Scene image comparisons
-=-=-=-=-

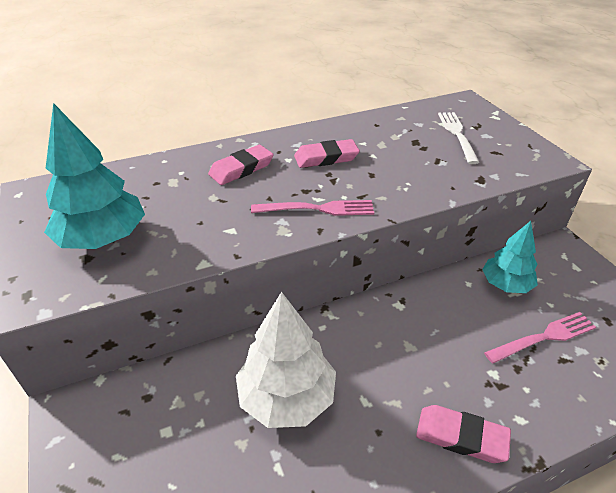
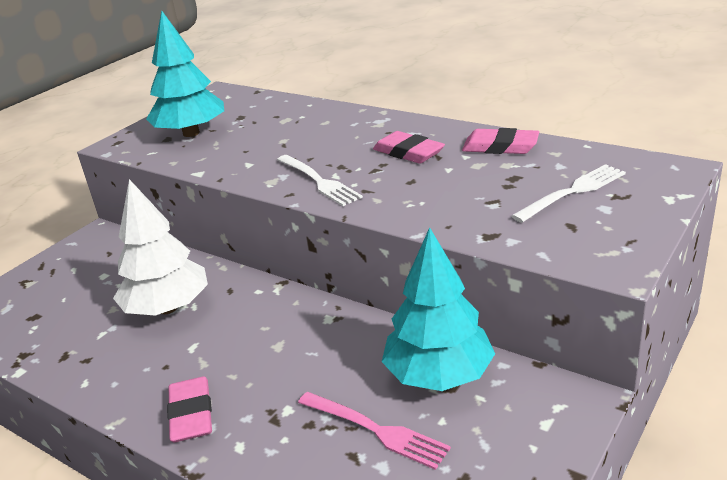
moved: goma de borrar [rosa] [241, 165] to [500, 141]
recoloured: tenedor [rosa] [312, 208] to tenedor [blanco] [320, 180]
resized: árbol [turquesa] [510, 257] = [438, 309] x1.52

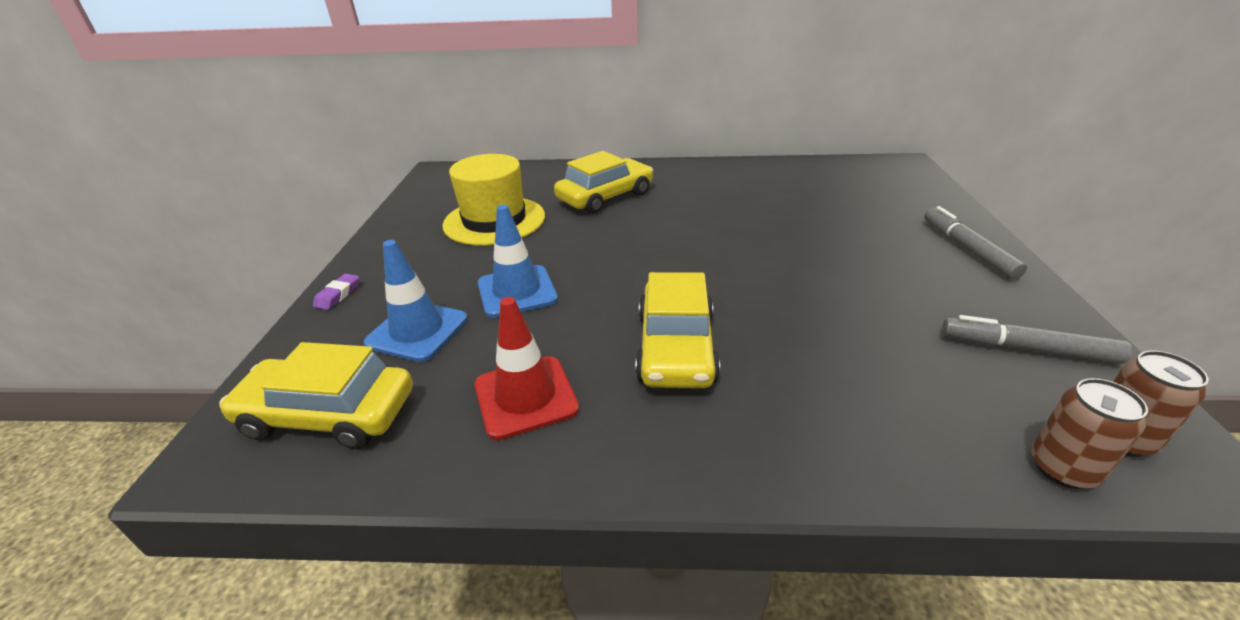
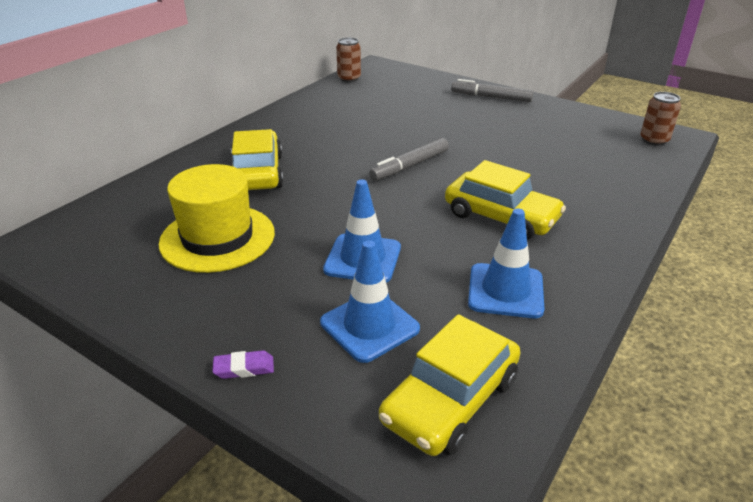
moved: rotulador [gris] [1037, 339] to [409, 159]; lata [marrón] [1089, 433] to [348, 59]
recoloured: cono de tráfico [rojo] [526, 368] to cono de tráfico [azul] [506, 263]
turned: goma de borrar [morado] [336, 292] = [243, 364] 60 degrees counterclockwise

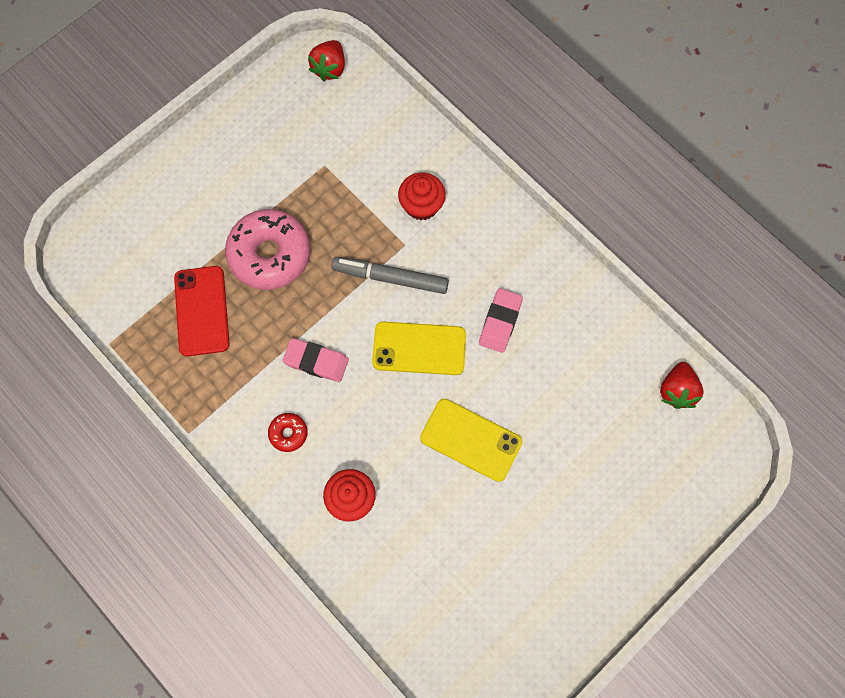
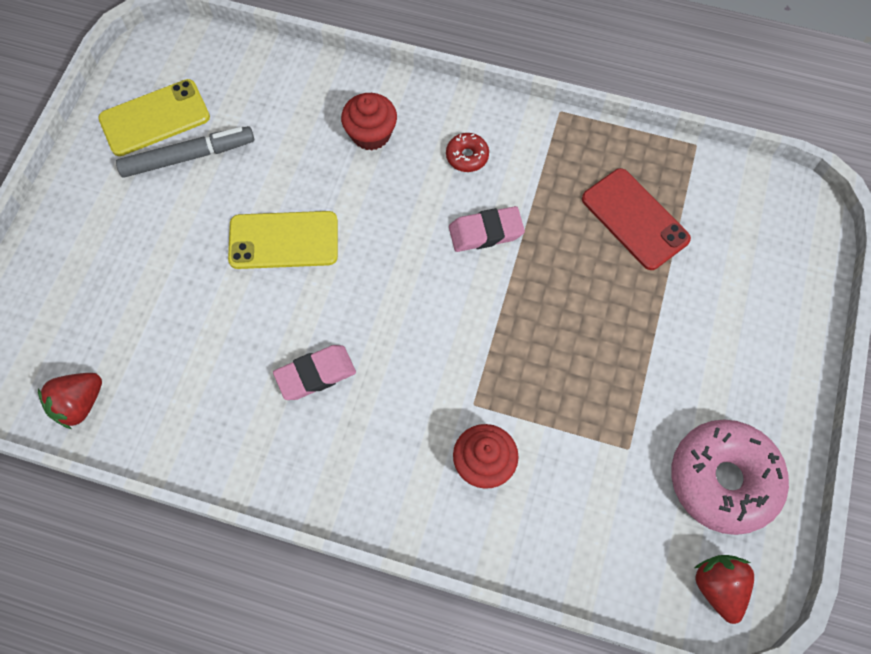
moved: rosquilla [rosa] [267, 249] to [730, 477]; rotulador [gris] [390, 275] to [185, 152]; móvil [amarillo] [419, 348] to [154, 117]
turned: goma de borrar [rosa] [501, 320] = [314, 372] 75 degrees clockwise; fresa [rojo] [681, 385] = [70, 401] 120 degrees counterclockwise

-=-=-=-=-

* _Activity_
Whenever a line above has the word "moved" in it, copy that line.

* _Reply_
moved: goma de borrar [rosa] [241, 165] to [500, 141]
moved: rotulador [gris] [1037, 339] to [409, 159]; lata [marrón] [1089, 433] to [348, 59]
moved: rosquilla [rosa] [267, 249] to [730, 477]; rotulador [gris] [390, 275] to [185, 152]; móvil [amarillo] [419, 348] to [154, 117]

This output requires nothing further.